Only the lines from the one with "resize: gruszka (zielony)" through the last line of the records below belong in your answer, reproduced exactly and with the pictures left out.

++++ Records supplied

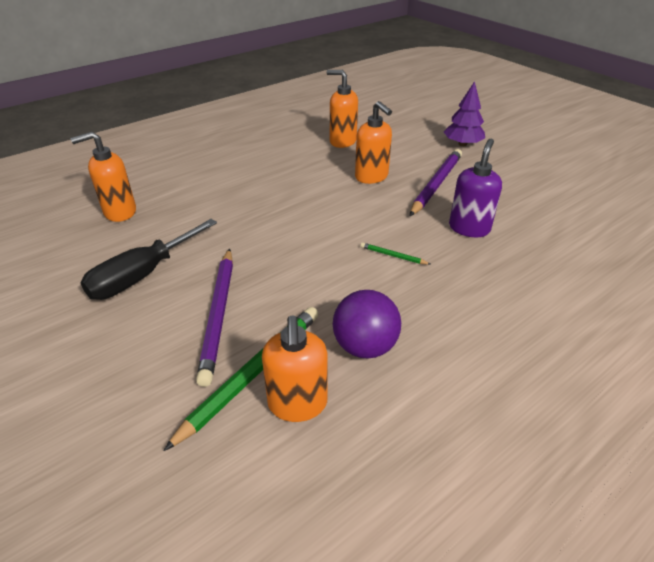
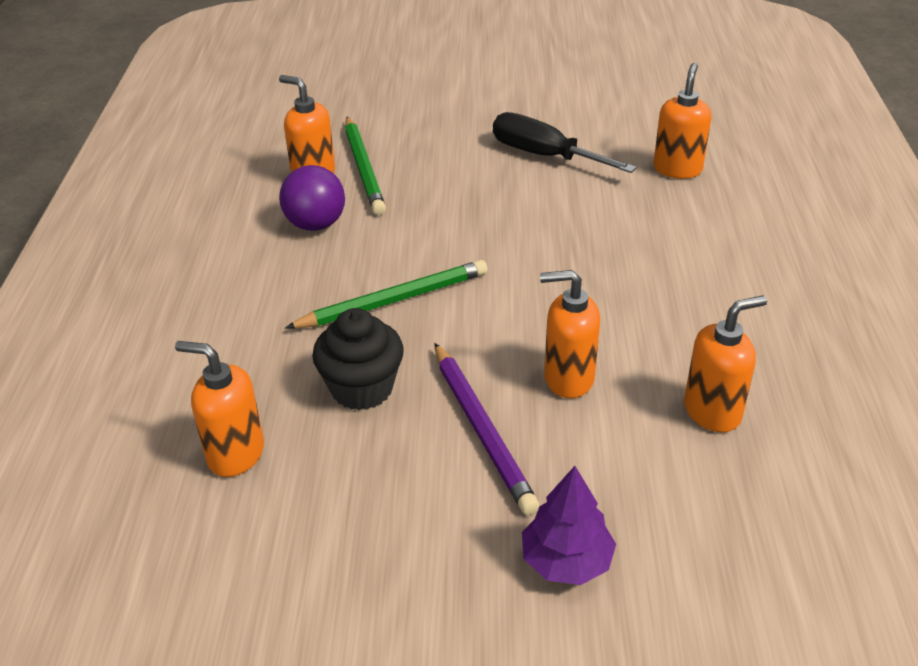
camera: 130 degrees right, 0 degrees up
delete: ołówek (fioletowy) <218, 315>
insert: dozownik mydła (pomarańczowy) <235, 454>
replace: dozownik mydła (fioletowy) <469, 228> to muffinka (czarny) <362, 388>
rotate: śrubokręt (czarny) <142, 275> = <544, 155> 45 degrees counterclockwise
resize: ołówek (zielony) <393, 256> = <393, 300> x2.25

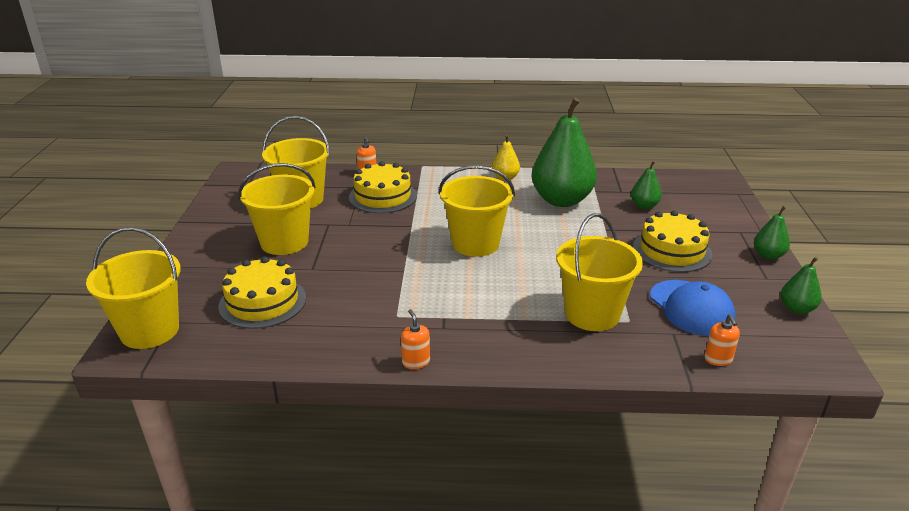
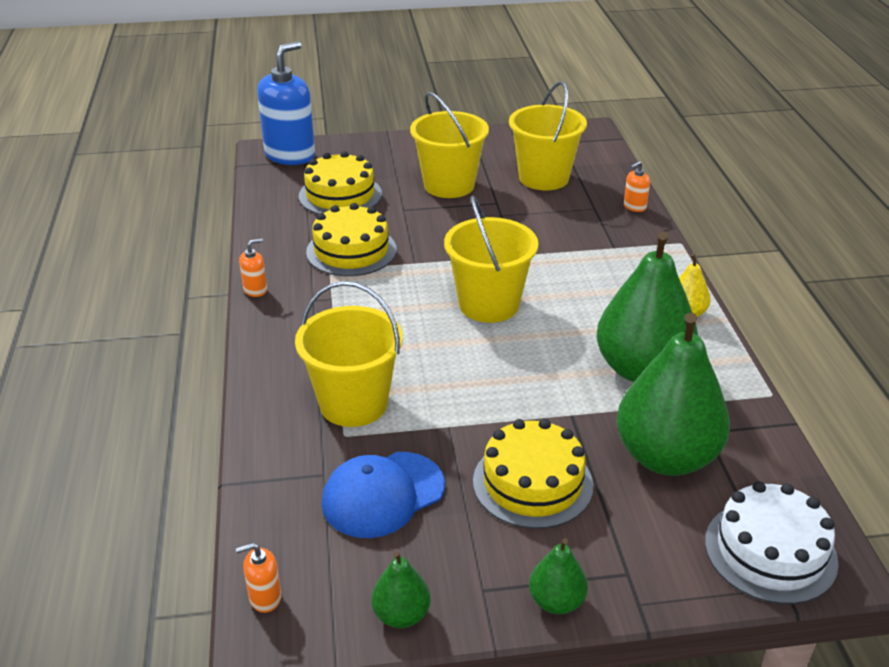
camera: 80 degrees right, 5 degrees up
insert: tort (biały) <770, 551>
move: dozownik mydła (pomarańczowy) <718, 359> to <265, 598>; tort (żółty) <383, 196> to <351, 251>
replace: wiadro (żółty) <150, 331> to dozownik mydła (niebieski) <290, 155>
resize: gruszka (zielony) <644, 206> = <666, 457> x2.16

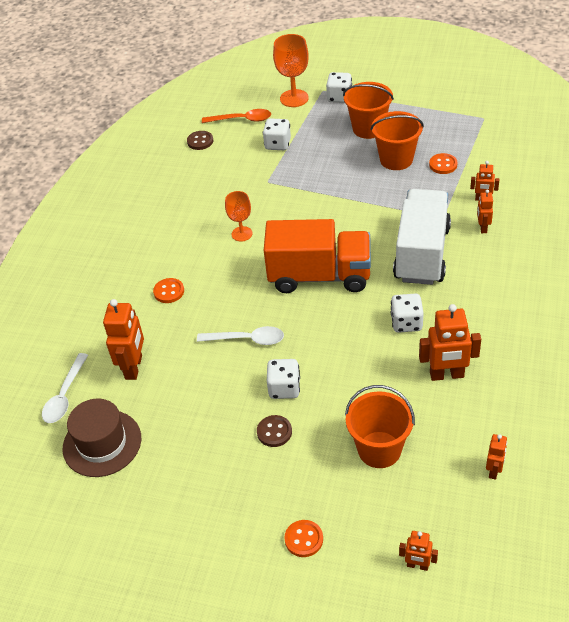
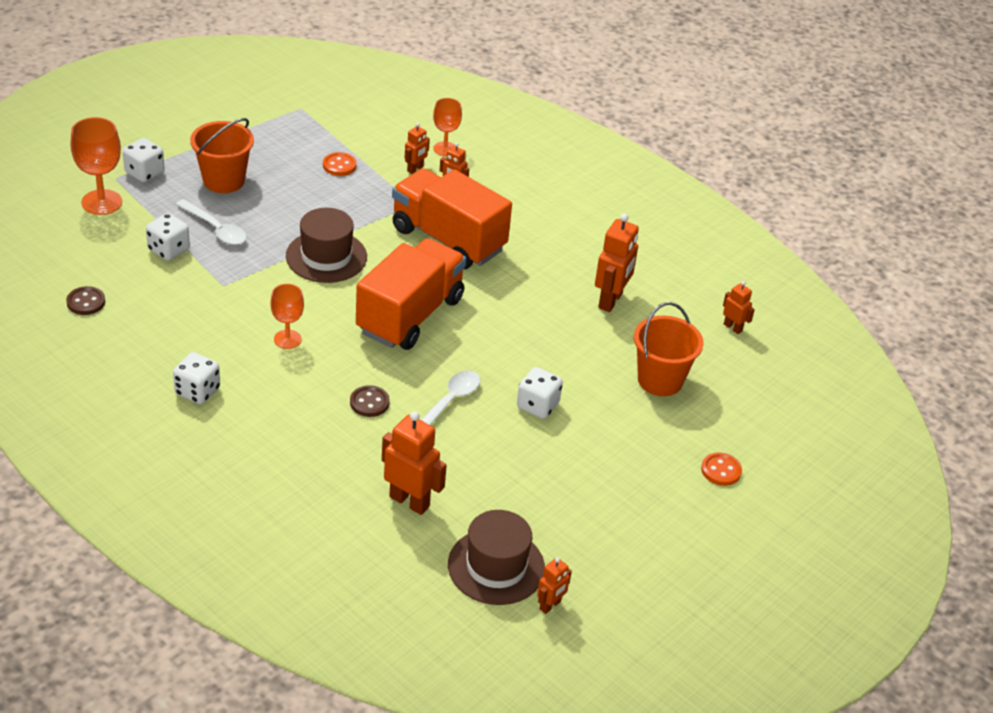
camera: 70 degrees left, 5 degrees down
delete: guzik (pomarańczowy) <169, 291>; łyżka (pomarańczowy) <242, 120>; wiadro (pomarańczowy) <396, 159>
insert: kapelusz (brązowy) <326, 256>; kielich (pomarańczowy) <445, 149>
move: kostka do gry (biały) <406, 323> to <197, 391>; łyżka (biały) <64, 396> to <216, 229>; guzik (brązowy) <274, 432> to <369, 402>; robot (pomarańczowy) <417, 565> to <550, 605>
recolor: ciężarówka (biały) <421, 253> to ciężarówka (pomarańczowy) <448, 239>

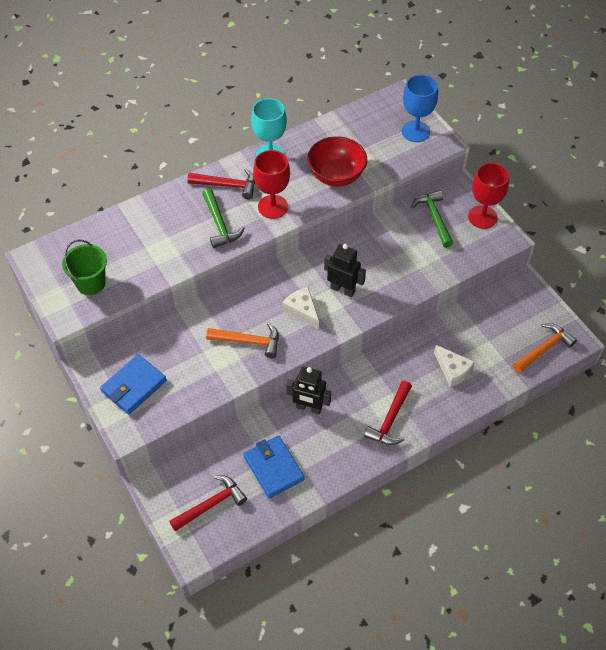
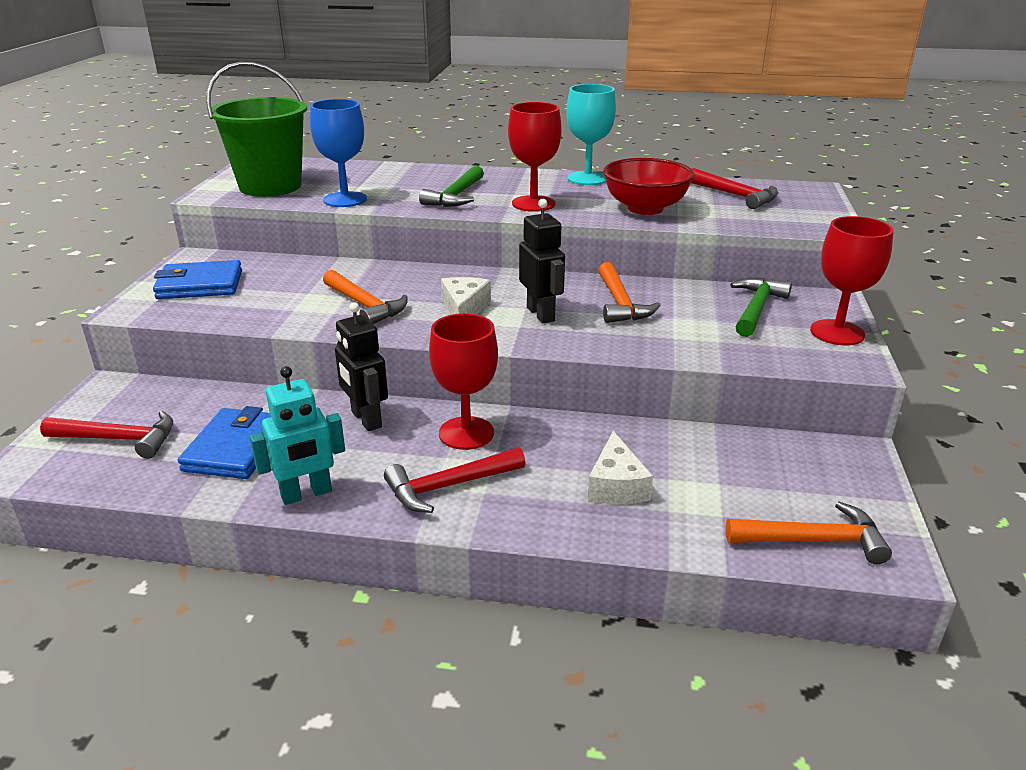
camera: 40 degrees right, 25 degrees down
insert: robot (turkusowy) <306, 494>; kielich (czerwony) <466, 433>; młotek (pomarańczowy) <620, 303>
move: kielich (niebieski) <415, 131> to <345, 199>; młotek (czerwony) <227, 185> to <735, 195>
resize: wiadro (zielony) <91, 283> = <270, 186> x1.63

++++++++

Answer section
resize: gruszka (zielony) <644, 206> = <666, 457> x2.16

camera: 70 degrees left, 5 degrees down
delete: guzik (pomarańczowy) <169, 291>; łyżka (pomarańczowy) <242, 120>; wiadro (pomarańczowy) <396, 159>
insert: kapelusz (brązowy) <326, 256>; kielich (pomarańczowy) <445, 149>
move: kostka do gry (biały) <406, 323> to <197, 391>; łyżka (biały) <64, 396> to <216, 229>; guzik (brązowy) <274, 432> to <369, 402>; robot (pomarańczowy) <417, 565> to <550, 605>
recolor: ciężarówka (biały) <421, 253> to ciężarówka (pomarańczowy) <448, 239>

camera: 40 degrees right, 25 degrees down
insert: robot (turkusowy) <306, 494>; kielich (czerwony) <466, 433>; młotek (pomarańczowy) <620, 303>
move: kielich (niebieski) <415, 131> to <345, 199>; młotek (czerwony) <227, 185> to <735, 195>
resize: wiadro (zielony) <91, 283> = <270, 186> x1.63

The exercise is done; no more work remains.